### WHAT THE TASK REQUIRES
Of the entries below, copy only those lines that contain the word "pink".

### Extracted data entries
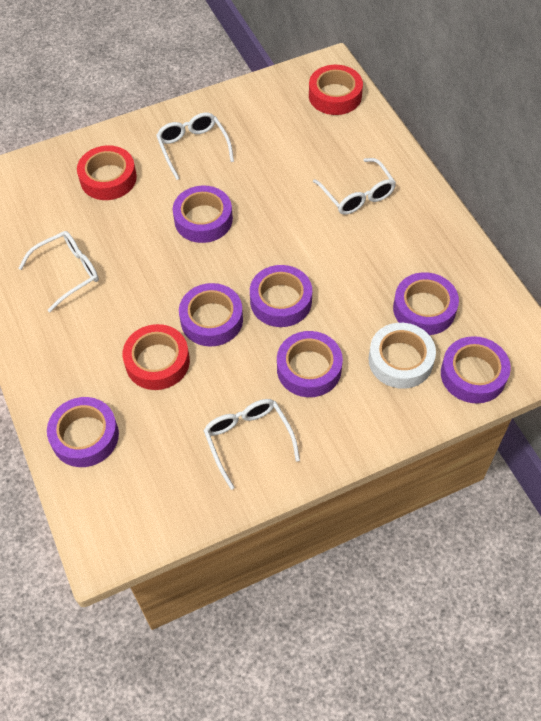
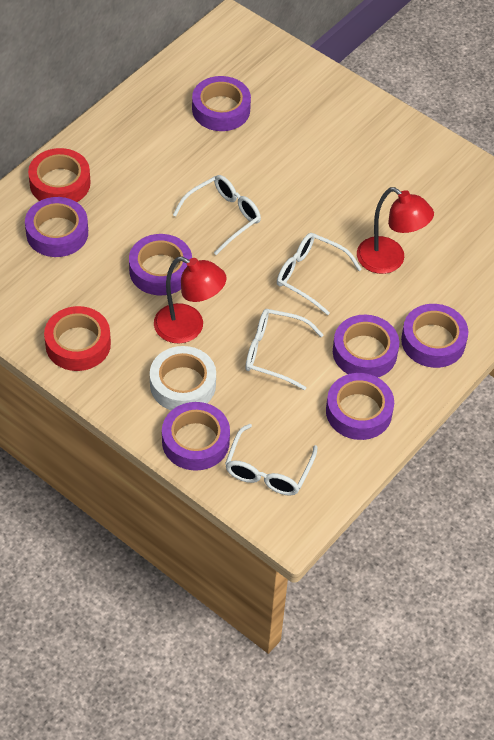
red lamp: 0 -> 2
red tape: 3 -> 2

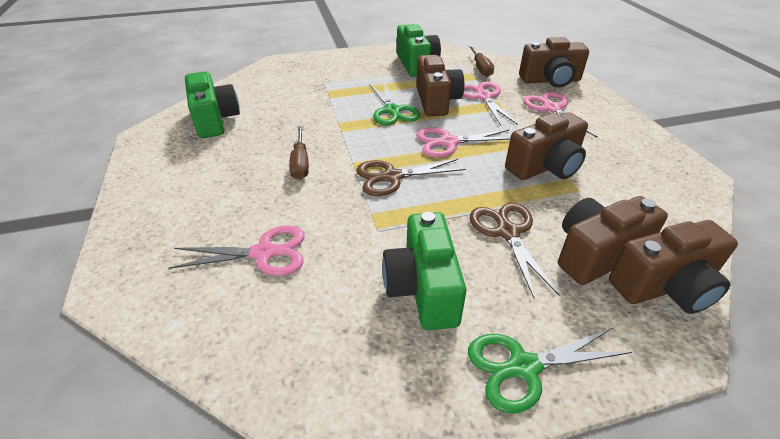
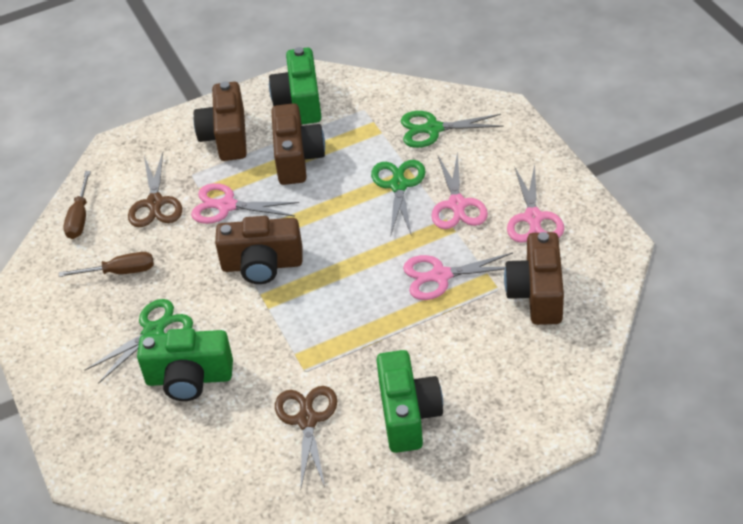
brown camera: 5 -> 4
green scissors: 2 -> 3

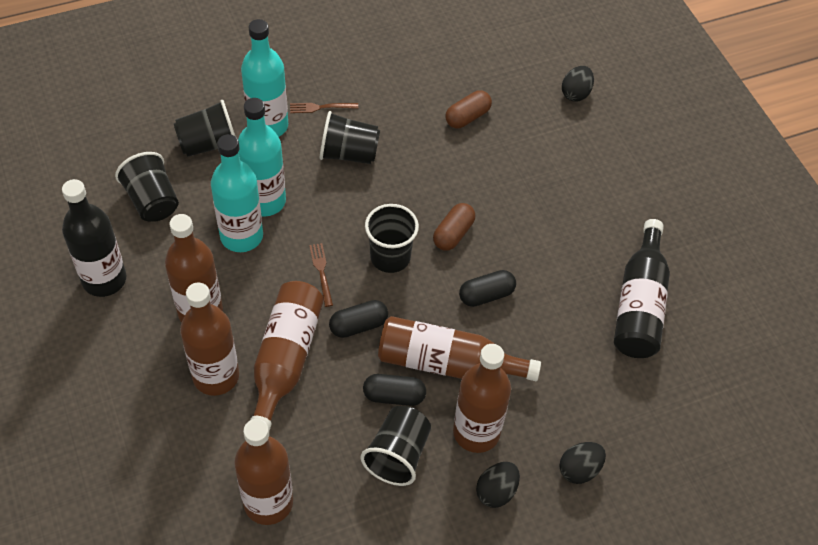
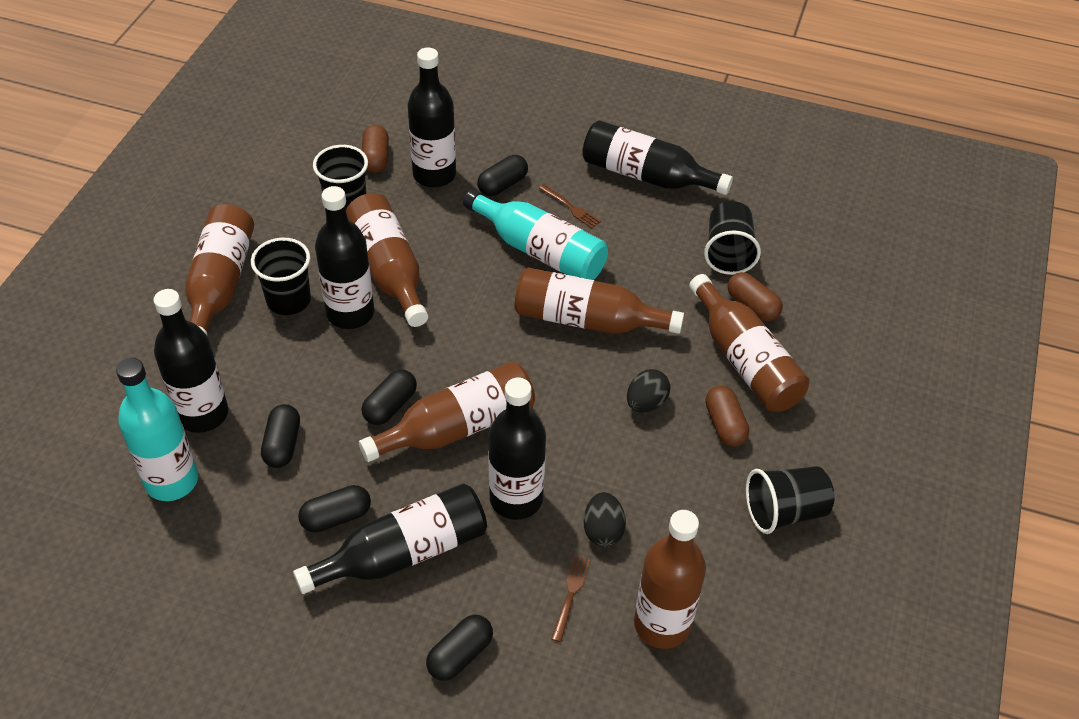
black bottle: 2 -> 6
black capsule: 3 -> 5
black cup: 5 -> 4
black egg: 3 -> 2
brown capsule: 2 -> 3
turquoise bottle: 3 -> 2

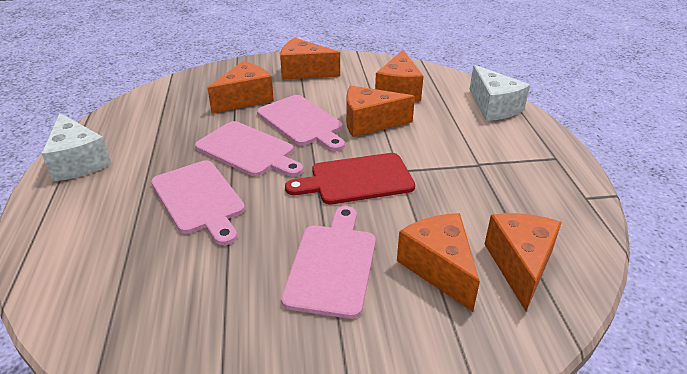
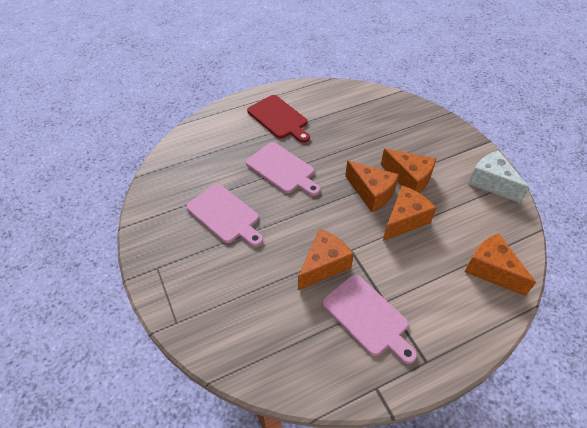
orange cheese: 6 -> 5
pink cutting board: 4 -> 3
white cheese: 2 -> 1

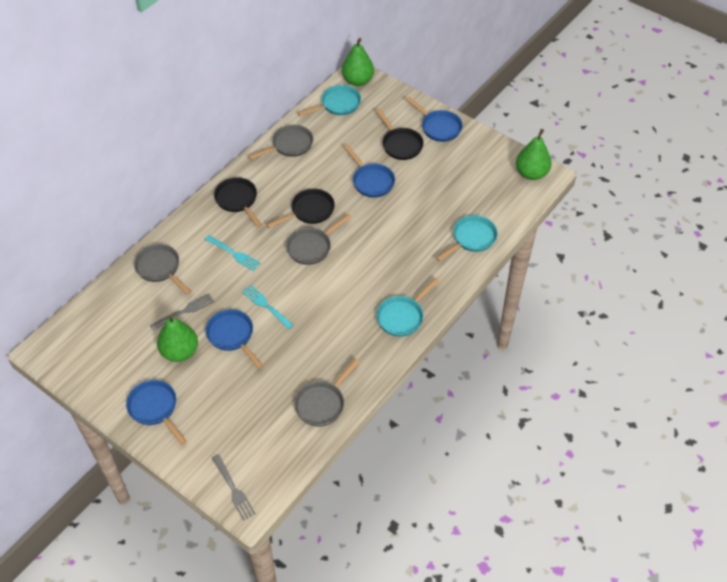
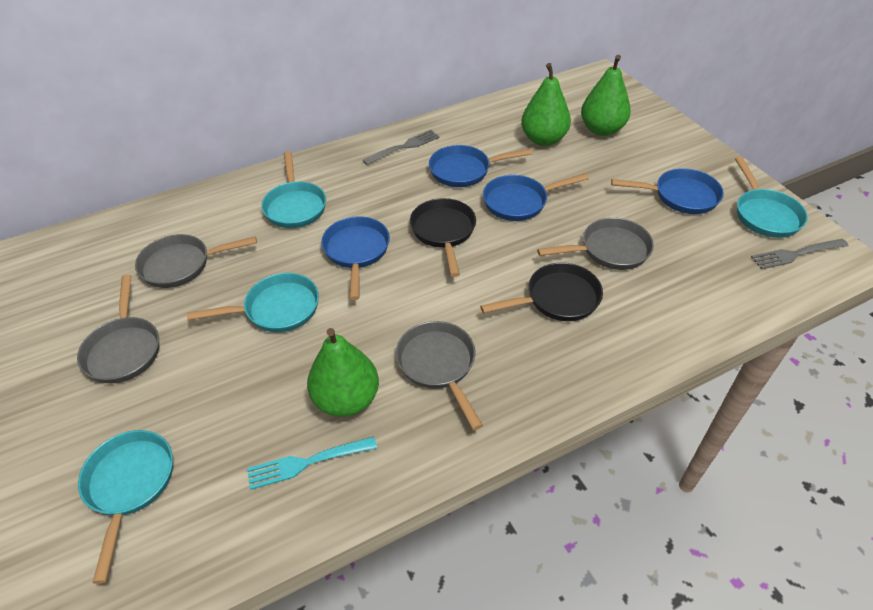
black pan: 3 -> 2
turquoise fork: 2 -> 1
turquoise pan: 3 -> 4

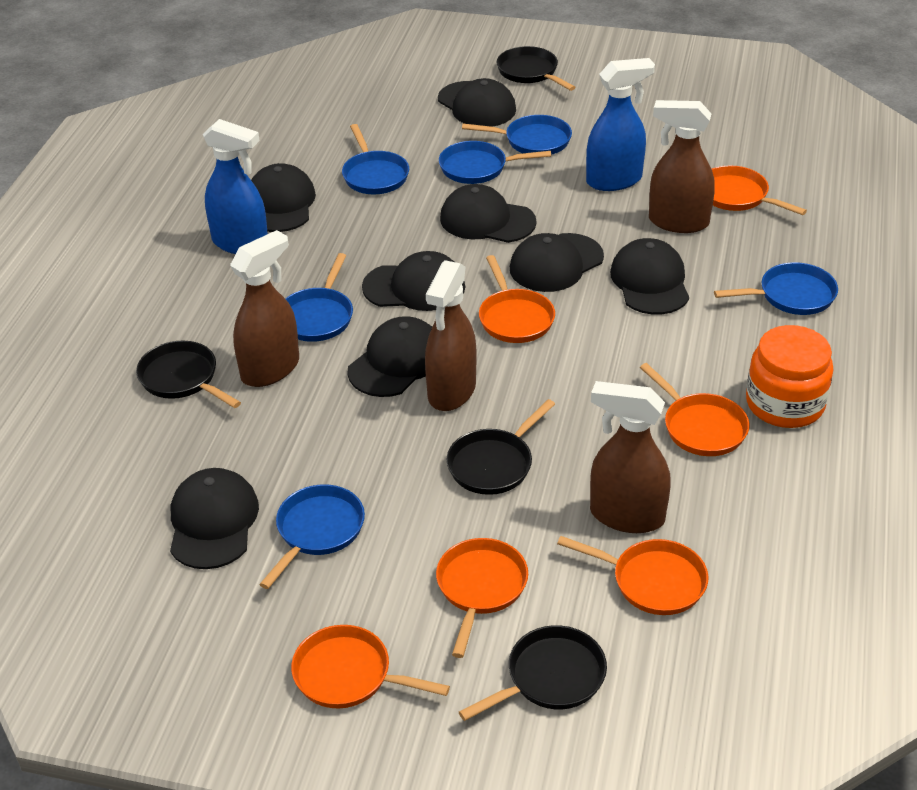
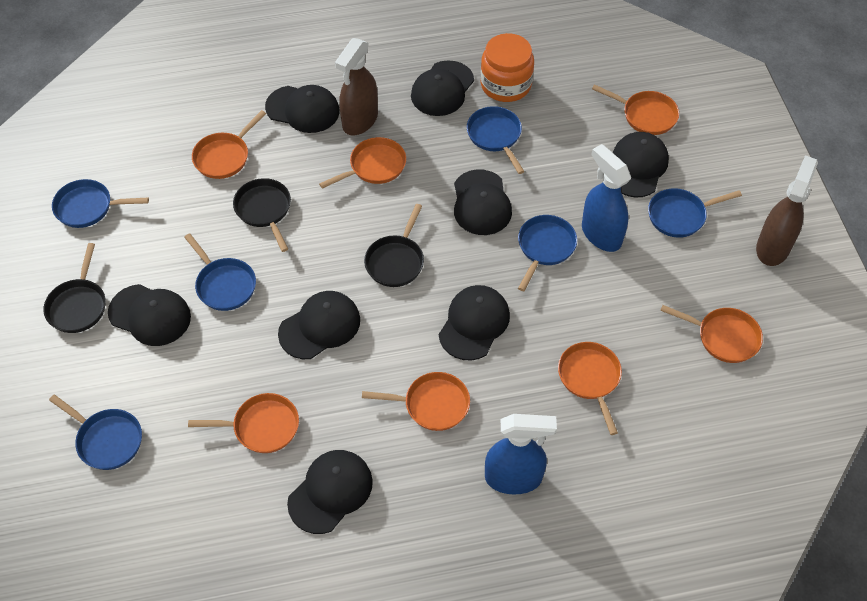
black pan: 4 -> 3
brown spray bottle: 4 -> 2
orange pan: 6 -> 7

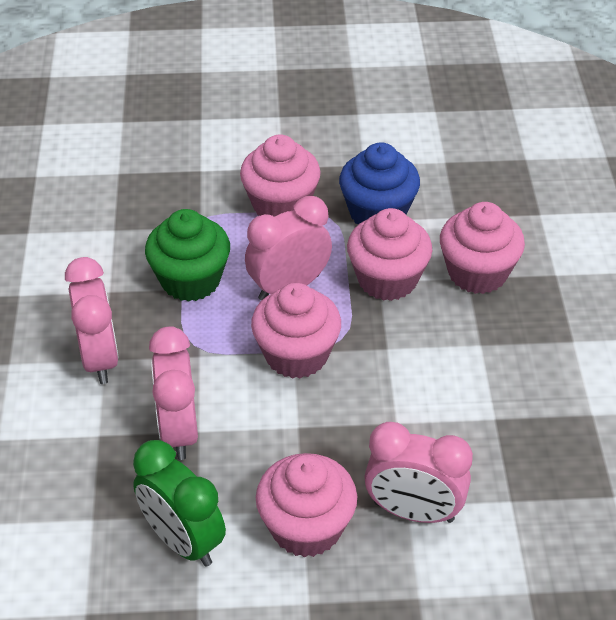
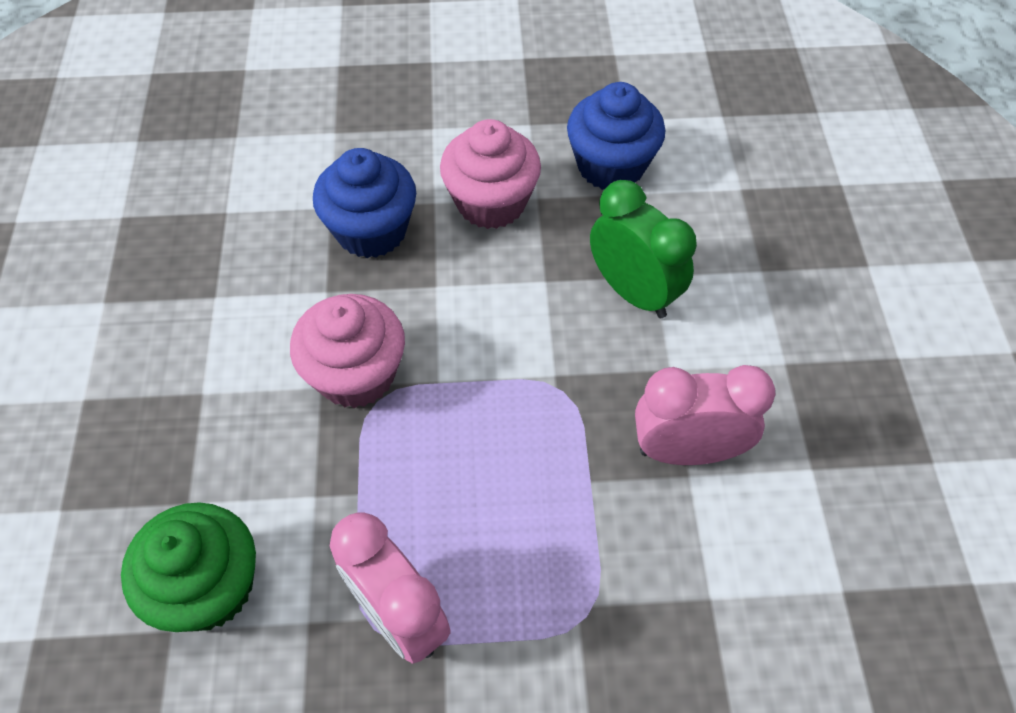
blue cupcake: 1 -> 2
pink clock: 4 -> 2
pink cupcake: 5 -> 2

### YOUR SOLUTION
pink cutting board: 4 -> 3
pink clock: 4 -> 2
pink cupcake: 5 -> 2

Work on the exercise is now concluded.